REQUIRED ACTION:
Pull out every line below holding the word "white".
[[ DATA SHOWN, beginning ]]
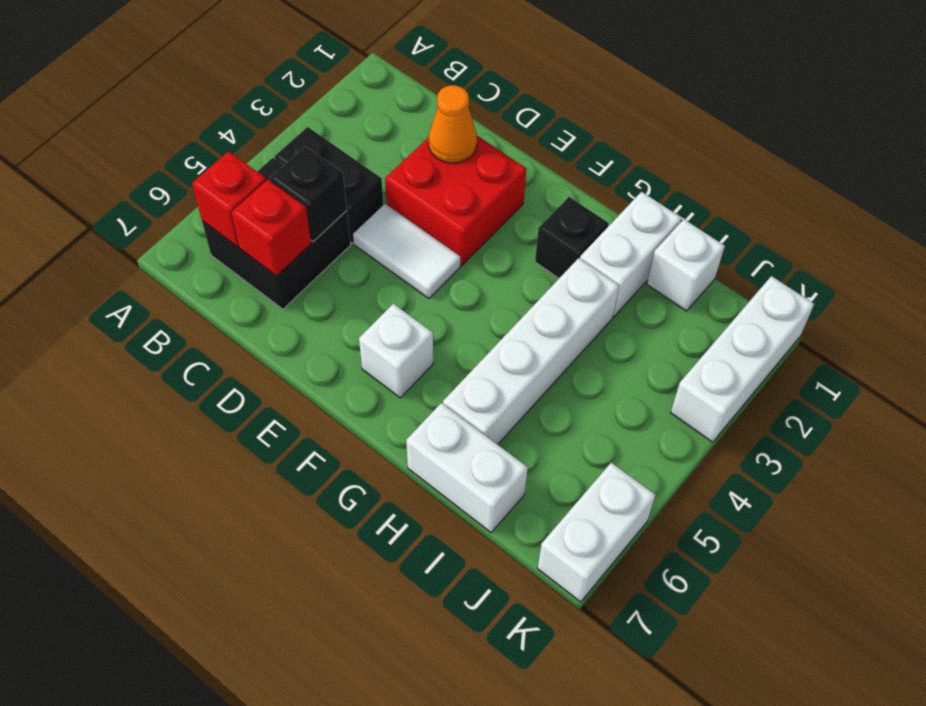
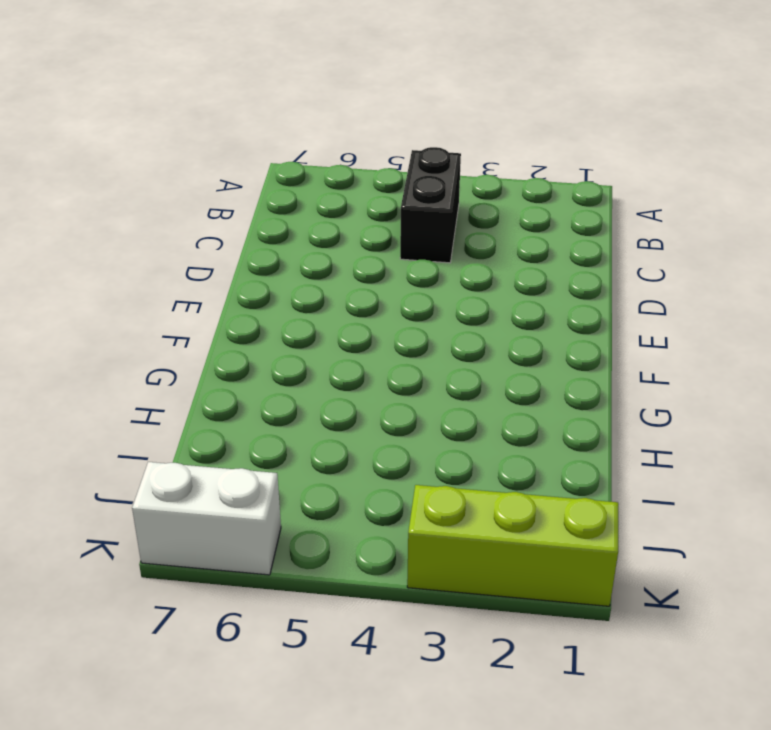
lime brick K1:K3 level 1 -> white brick K1:K3 level 1
none -> black brick B5:C6 level 1
none -> red brick D2:E3 level 1
none -> white tile D4:E4 level 1

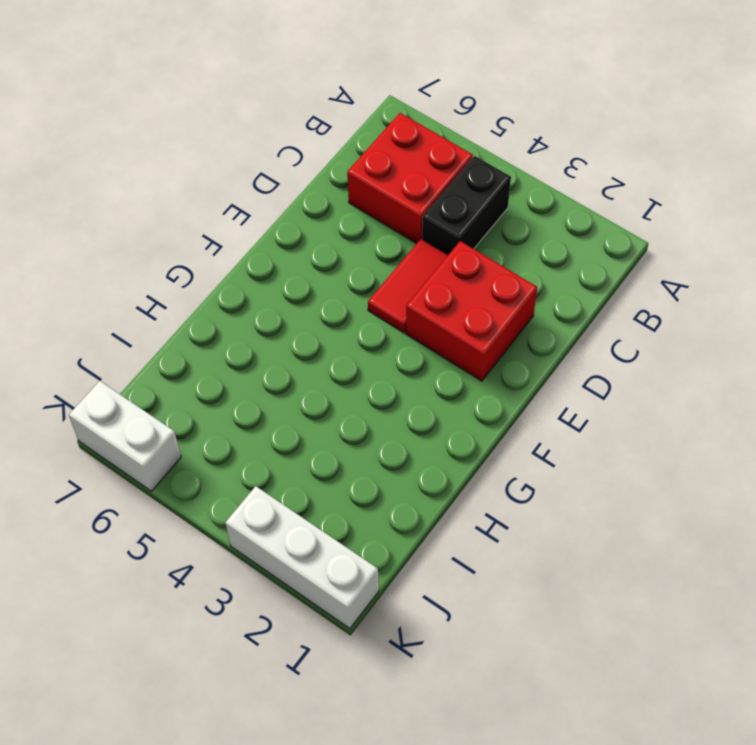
red brick B5:C6 level 1 -> black brick B5:C6 level 1
red tile D4:E4 level 1 -> white tile D4:E4 level 1
none -> white brick F6 level 1
none -> black brick G2 level 1
none -> white brick H1:H2 level 1

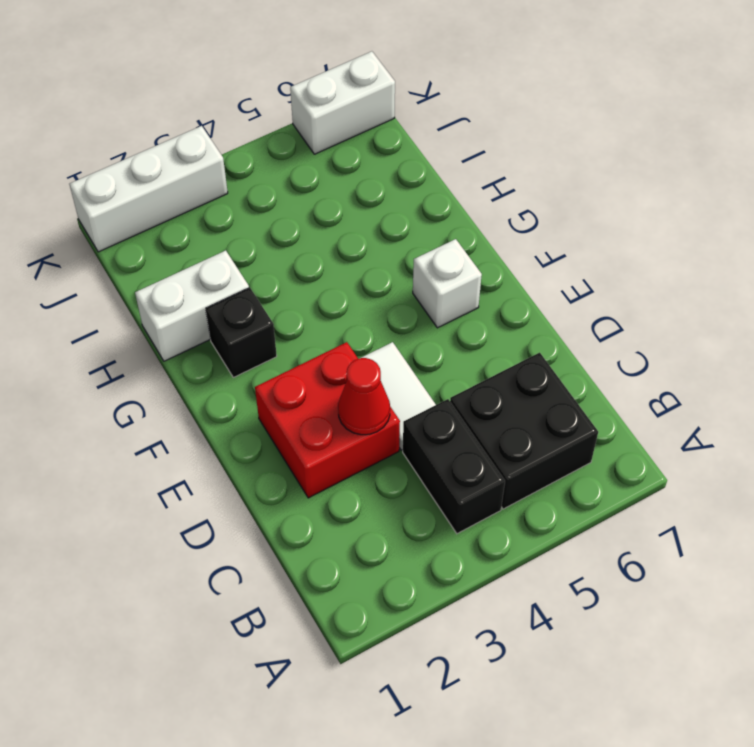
red cone D3 level 2 -> none
none -> white brick H3:H6 level 1
none -> white brick H7:I7 level 1
none -> white brick I1 level 1

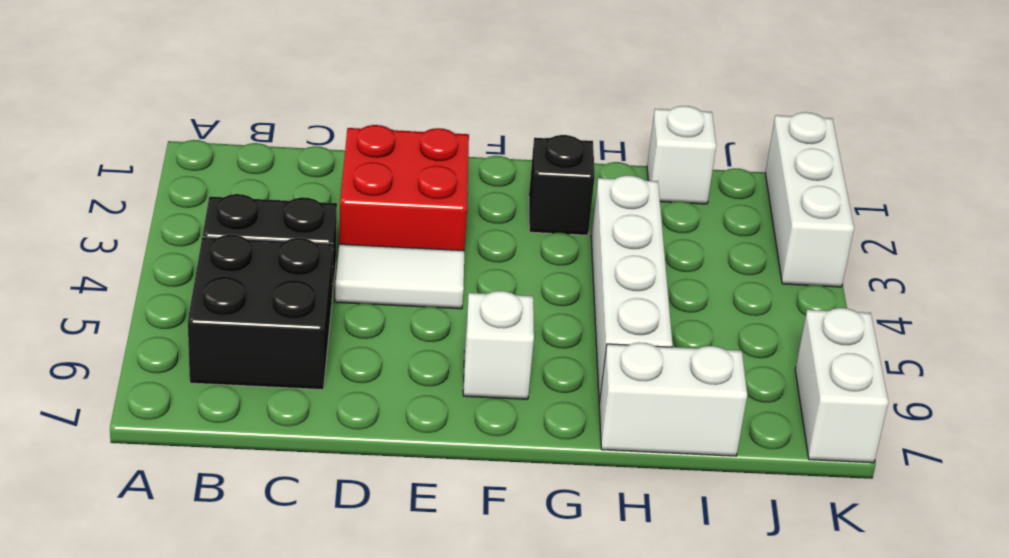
none -> white brick H1:H2 level 1
none -> red brick B6 level 2
none -> black brick C5 level 2

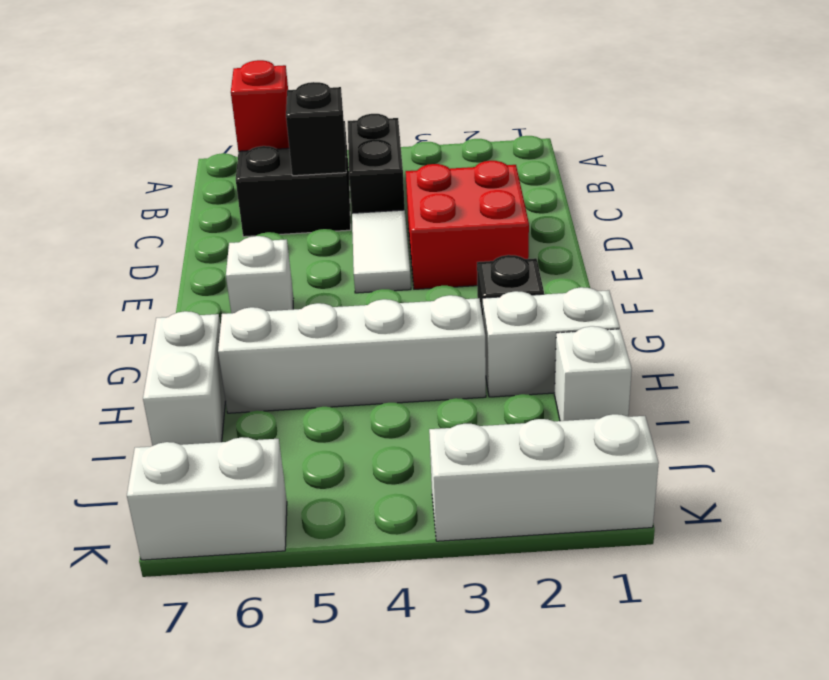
none -> red brick C6 level 2
none -> orange cone D2 level 2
[[ DATA SHOWN, end ]]
SOLUTION FOR THIS EXERCISE:
lime brick K1:K3 level 1 -> white brick K1:K3 level 1
none -> white tile D4:E4 level 1
red tile D4:E4 level 1 -> white tile D4:E4 level 1
none -> white brick F6 level 1
none -> white brick H1:H2 level 1
none -> white brick H3:H6 level 1
none -> white brick H7:I7 level 1
none -> white brick I1 level 1
none -> white brick H1:H2 level 1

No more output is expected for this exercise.